◆ **ACTIVITY**
Reproduce the records below exactly, but only between the lines holding "black egg: 1 -> 0" and "green apple: 2 -> 3", inclusive.
---------- MATERIAL PROVIDED
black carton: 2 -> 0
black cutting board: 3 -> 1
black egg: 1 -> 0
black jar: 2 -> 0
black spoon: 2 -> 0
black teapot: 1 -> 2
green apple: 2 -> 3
--------------------
---------- MATERIAL PROVIDED
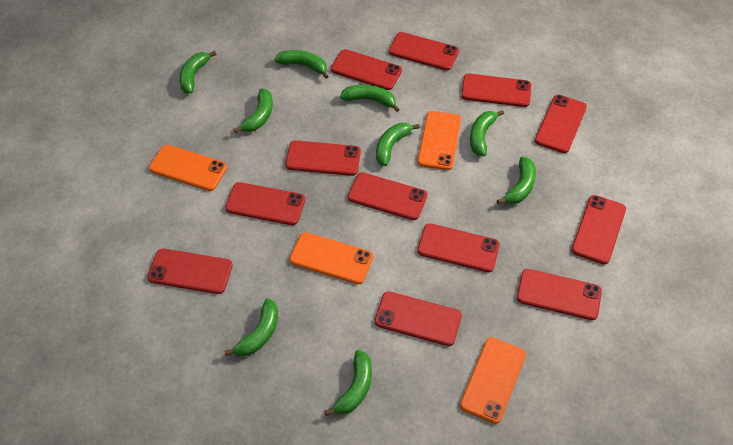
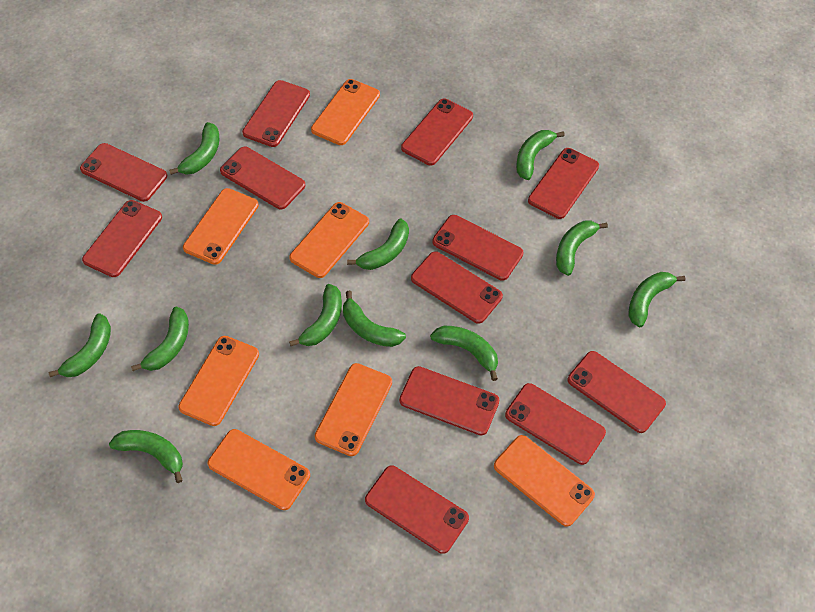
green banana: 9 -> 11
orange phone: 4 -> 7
--------------------
◆ **EXERCISE OUTPUT**
black egg: 1 -> 0
black jar: 2 -> 0
black spoon: 2 -> 0
black teapot: 1 -> 2
green apple: 2 -> 3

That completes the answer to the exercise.